Prompt: When you reach the records below, output every one exactly as written but leave out any pictures.

Modification records:

══════════════════════════════

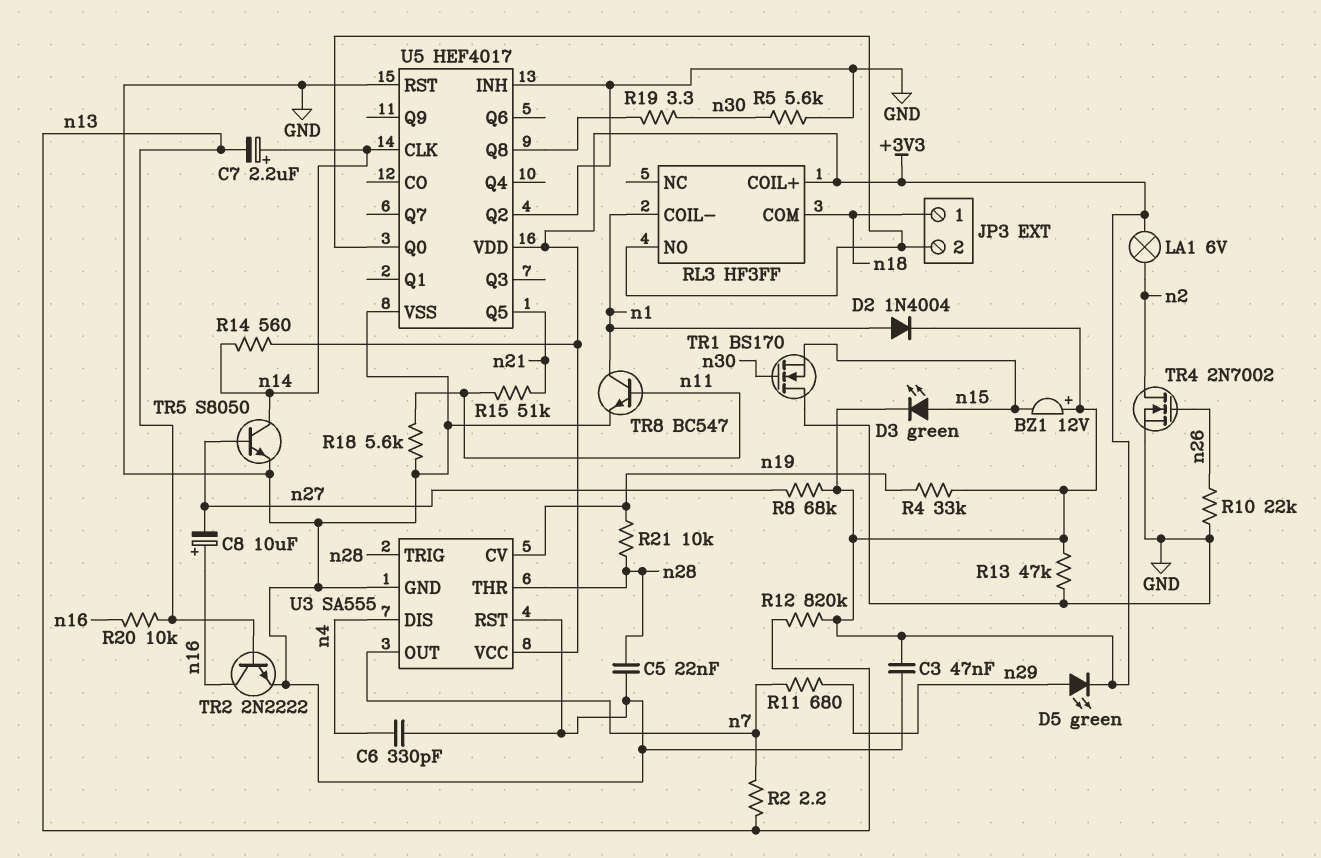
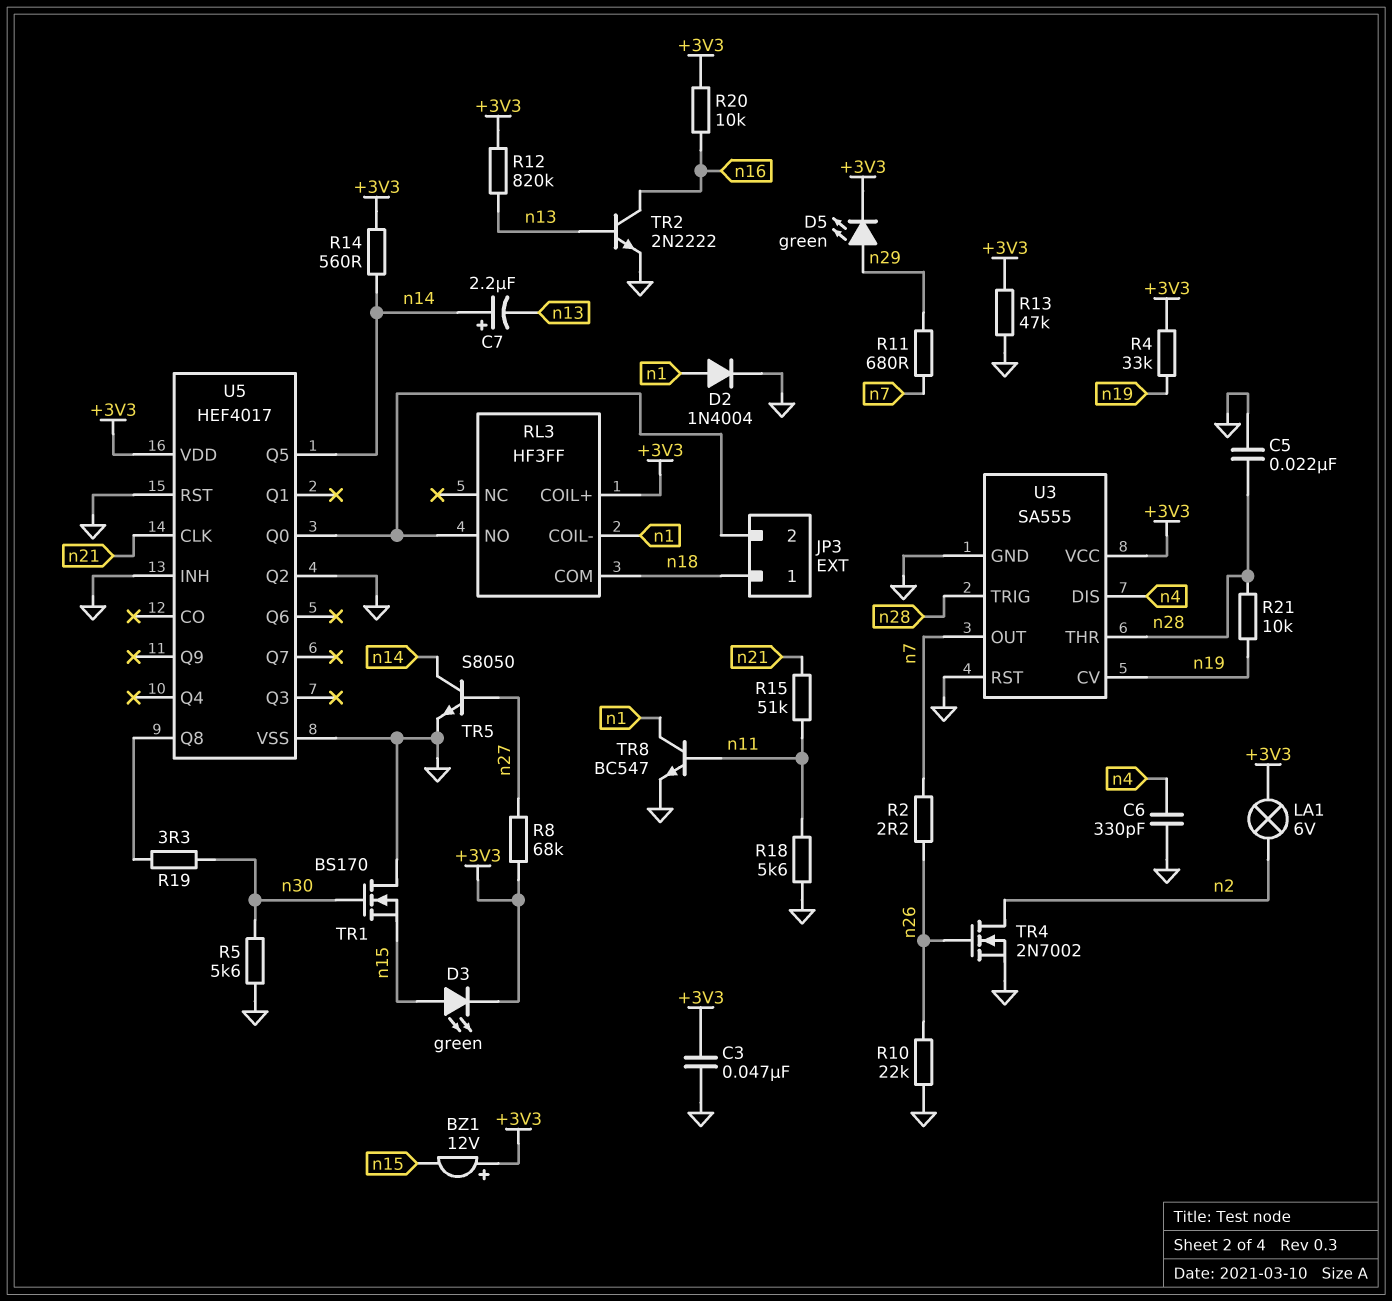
C8: 10uF (plus n16, minus n27) -> none
D2: diode 1N4004 (A n1, K +3V3) -> diode 1N4004 (A n1, K GND)
R2: 2.2 (n7, n13) -> 2.2 (n7, n26)
R20: 10k (n13, n16) -> 10k (+3V3, n16)
U5 pin CLK: n14 -> n21
U5 pin Q5: n21 -> n14

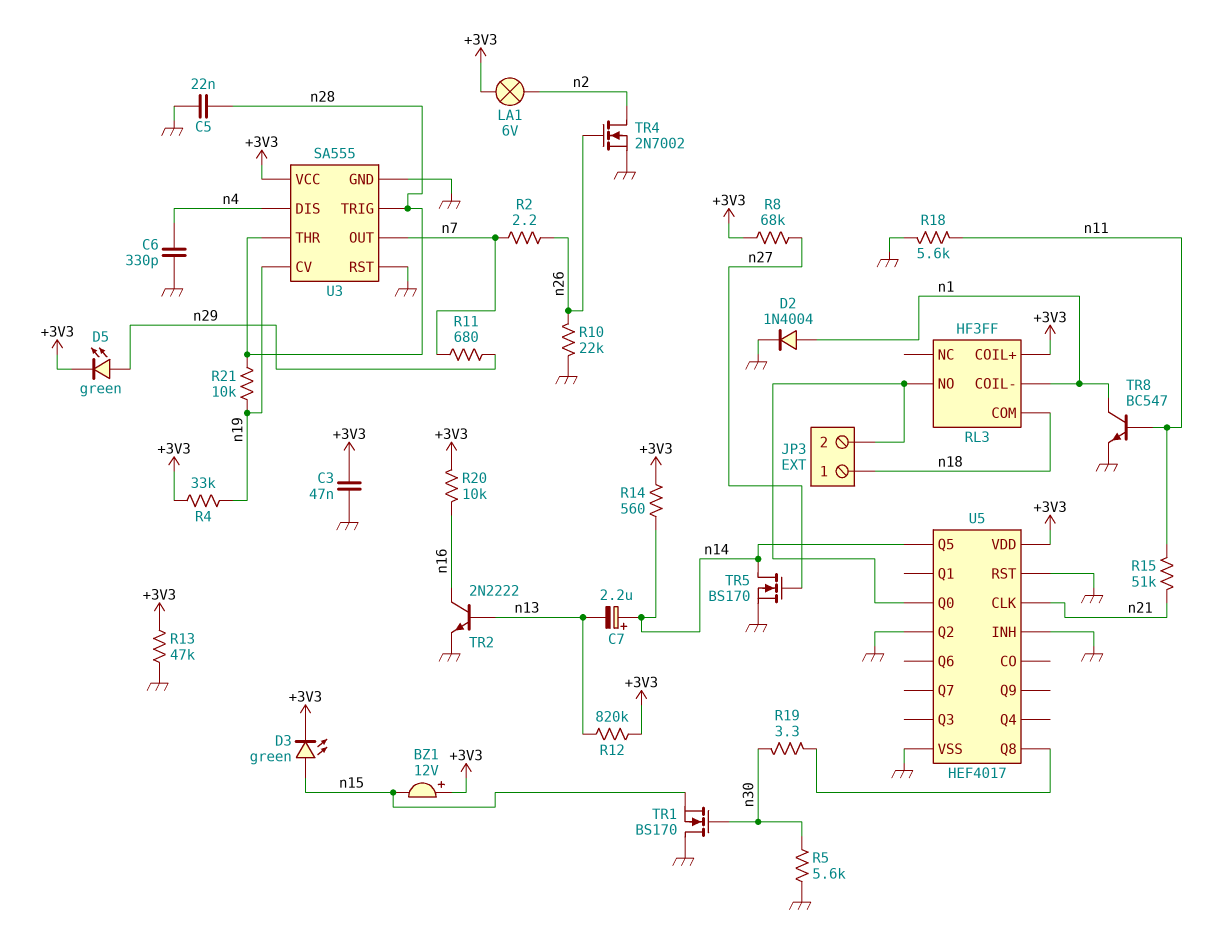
TR5: NPN S8050 (B n27, C n14, E GND) -> NMOS BS170 (G n27, D n14, S GND)

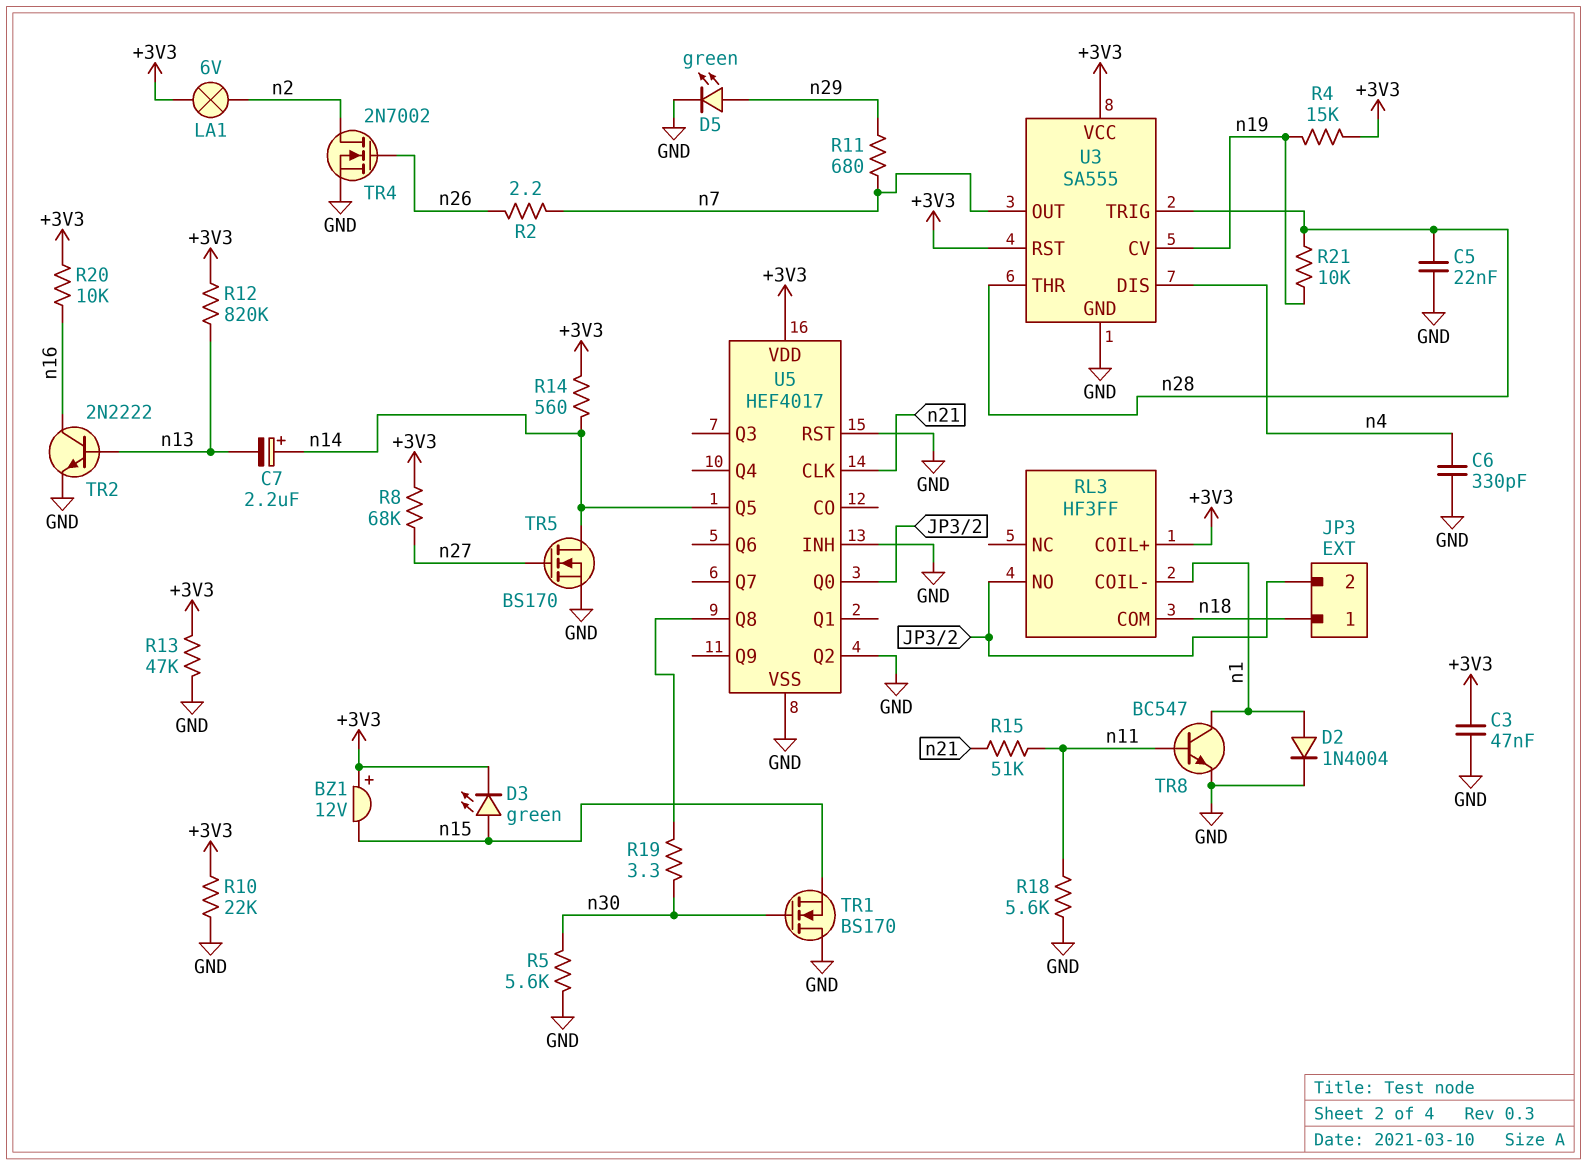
D5: LED green (A n29, K +3V3) -> LED green (A n29, K GND)
R4: 33k (+3V3, n19) -> 15k (+3V3, n19)
R10: 22k (GND, n26) -> 22k (+3V3, GND)
U3 pin RST: GND -> +3V3

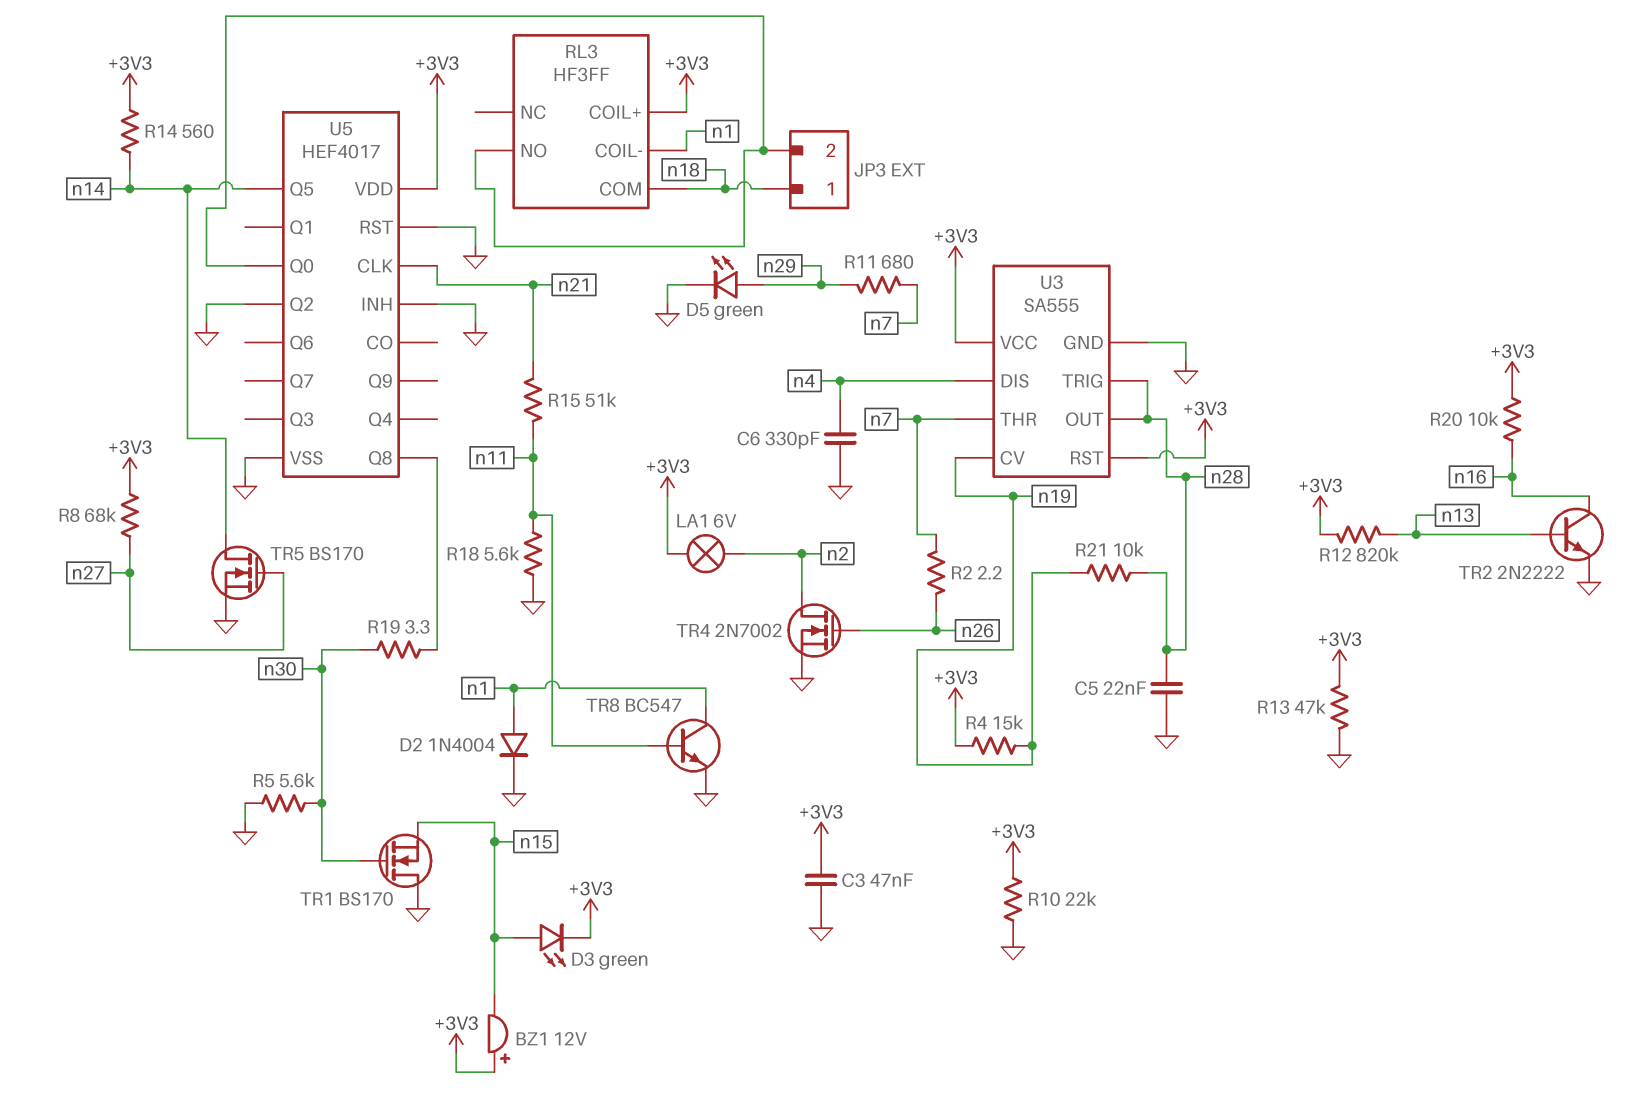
C7: 2.2uF (plus n14, minus n13) -> none
U3 pin OUT: n7 -> n28
U3 pin THR: n28 -> n7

══════════════════════════════

Expected answer:
C8: 10uF (plus n16, minus n27) -> none
D2: diode 1N4004 (A n1, K +3V3) -> diode 1N4004 (A n1, K GND)
R2: 2.2 (n7, n13) -> 2.2 (n7, n26)
R20: 10k (n13, n16) -> 10k (+3V3, n16)
U5 pin CLK: n14 -> n21
U5 pin Q5: n21 -> n14

TR5: NPN S8050 (B n27, C n14, E GND) -> NMOS BS170 (G n27, D n14, S GND)

D5: LED green (A n29, K +3V3) -> LED green (A n29, K GND)
R4: 33k (+3V3, n19) -> 15k (+3V3, n19)
R10: 22k (GND, n26) -> 22k (+3V3, GND)
U3 pin RST: GND -> +3V3

C7: 2.2uF (plus n14, minus n13) -> none
U3 pin OUT: n7 -> n28
U3 pin THR: n28 -> n7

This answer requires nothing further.